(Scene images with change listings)
------------------------------------------------------------------------

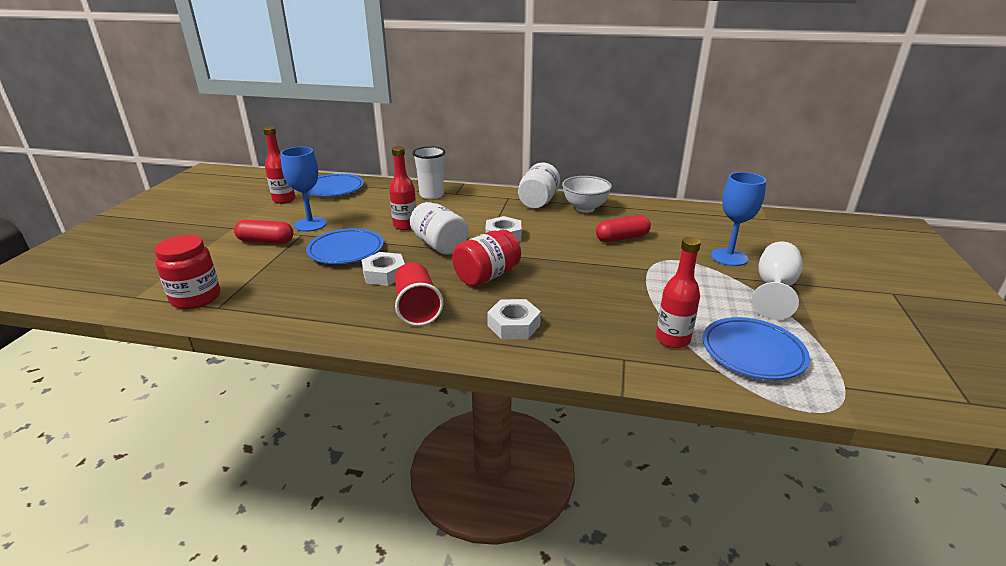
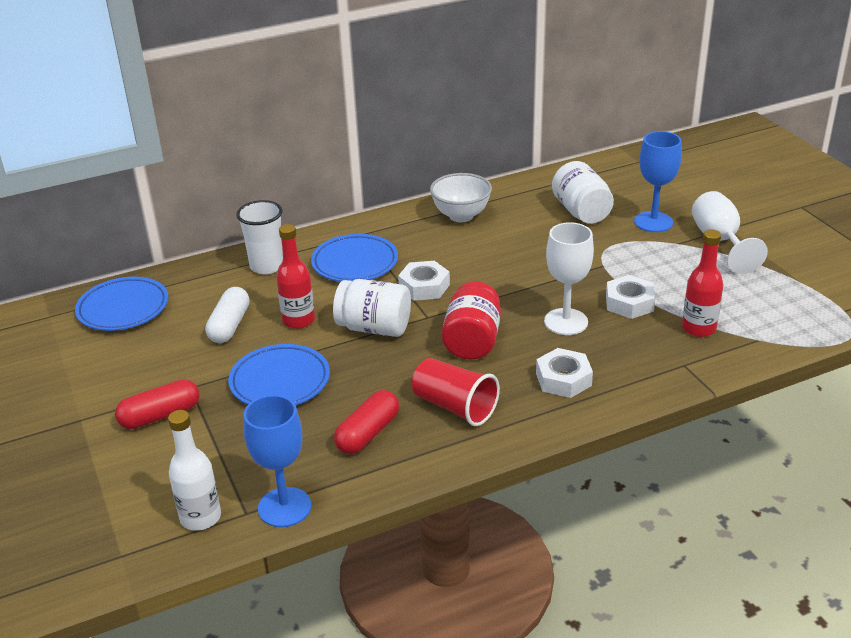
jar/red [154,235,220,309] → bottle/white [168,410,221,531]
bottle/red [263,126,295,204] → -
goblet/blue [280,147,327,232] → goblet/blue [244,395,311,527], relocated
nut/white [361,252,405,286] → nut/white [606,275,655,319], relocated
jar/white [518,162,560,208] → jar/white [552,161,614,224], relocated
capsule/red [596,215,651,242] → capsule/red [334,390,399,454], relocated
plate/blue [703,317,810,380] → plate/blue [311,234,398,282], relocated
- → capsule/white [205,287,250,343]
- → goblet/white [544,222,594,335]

------------------------------------------------------------------------

== Aim of the task ==
Your task is to reproduce the entries above word for word, from the first line through the line with "plate/blue [703,317,810,380] →", and please leave out any pictures.

== Exercise answer ==
jar/red [154,235,220,309] → bottle/white [168,410,221,531]
bottle/red [263,126,295,204] → -
goblet/blue [280,147,327,232] → goblet/blue [244,395,311,527], relocated
nut/white [361,252,405,286] → nut/white [606,275,655,319], relocated
jar/white [518,162,560,208] → jar/white [552,161,614,224], relocated
capsule/red [596,215,651,242] → capsule/red [334,390,399,454], relocated
plate/blue [703,317,810,380] → plate/blue [311,234,398,282], relocated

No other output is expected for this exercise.